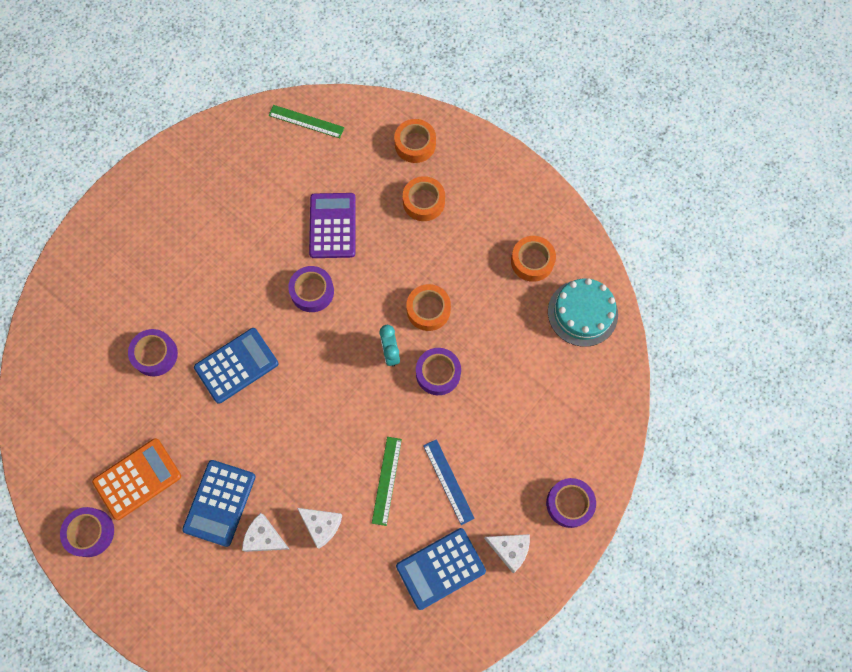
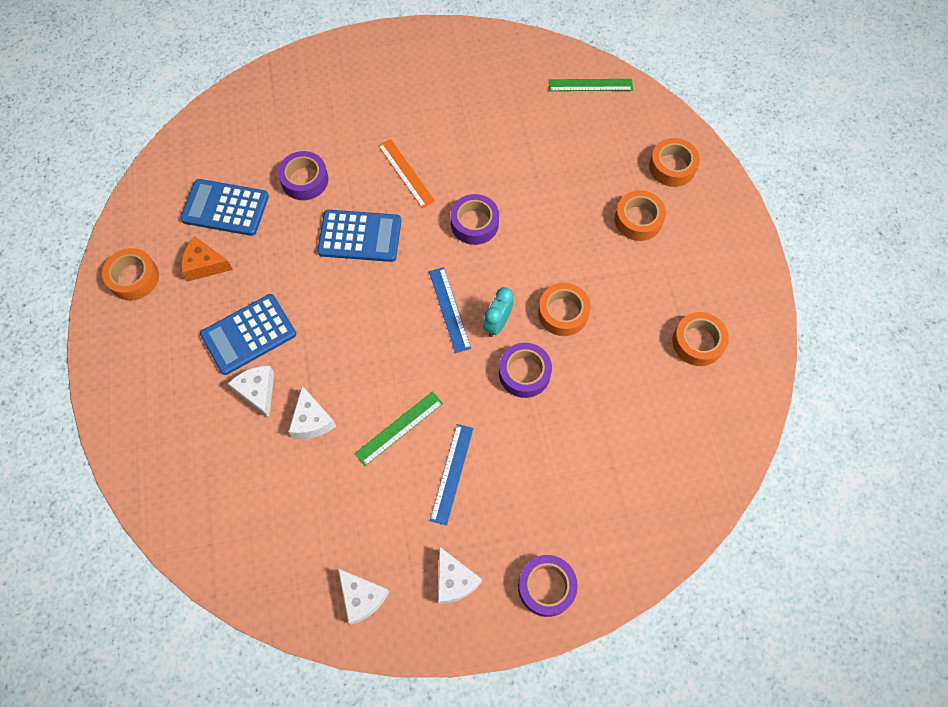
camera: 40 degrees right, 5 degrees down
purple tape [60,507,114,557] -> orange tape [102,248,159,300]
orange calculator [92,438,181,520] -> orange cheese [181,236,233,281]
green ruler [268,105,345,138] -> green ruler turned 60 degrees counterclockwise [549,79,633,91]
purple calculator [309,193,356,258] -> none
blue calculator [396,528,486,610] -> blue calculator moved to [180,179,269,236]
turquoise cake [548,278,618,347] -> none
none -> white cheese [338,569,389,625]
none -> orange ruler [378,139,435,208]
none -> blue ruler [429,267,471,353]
+ + + +
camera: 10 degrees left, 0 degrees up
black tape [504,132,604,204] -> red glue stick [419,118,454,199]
+ + + +
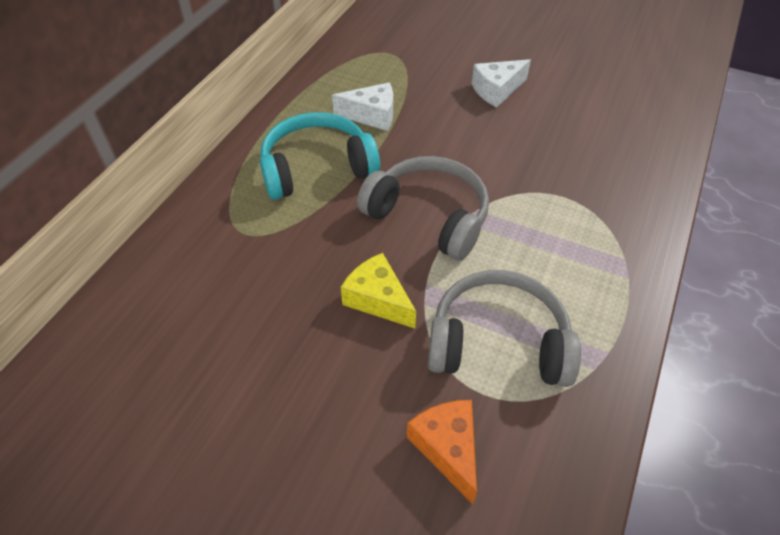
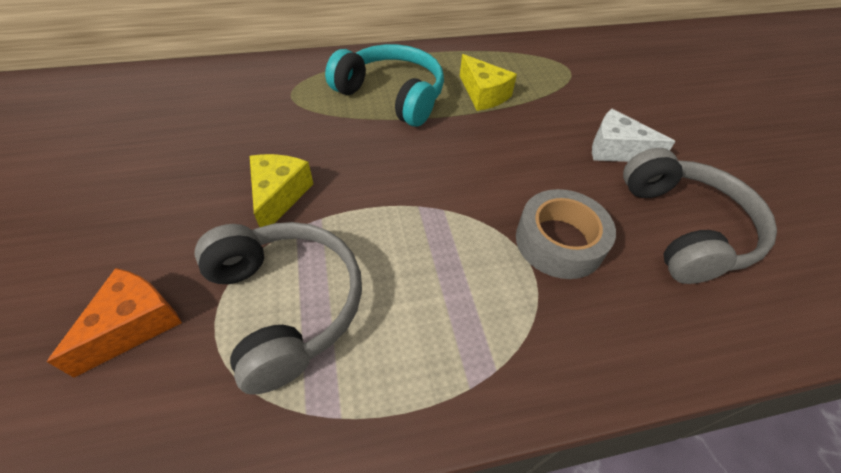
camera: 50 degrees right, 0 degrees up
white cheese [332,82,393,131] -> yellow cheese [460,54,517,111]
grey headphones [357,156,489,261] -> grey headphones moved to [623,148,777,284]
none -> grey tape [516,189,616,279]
+ + + +
**TO DO**
Filter the entries down to the lines that hold "tape". Copy those lines.

**TASK RESPONSE**
purple tape [60,507,114,557] -> orange tape [102,248,159,300]
black tape [504,132,604,204] -> red glue stick [419,118,454,199]
none -> grey tape [516,189,616,279]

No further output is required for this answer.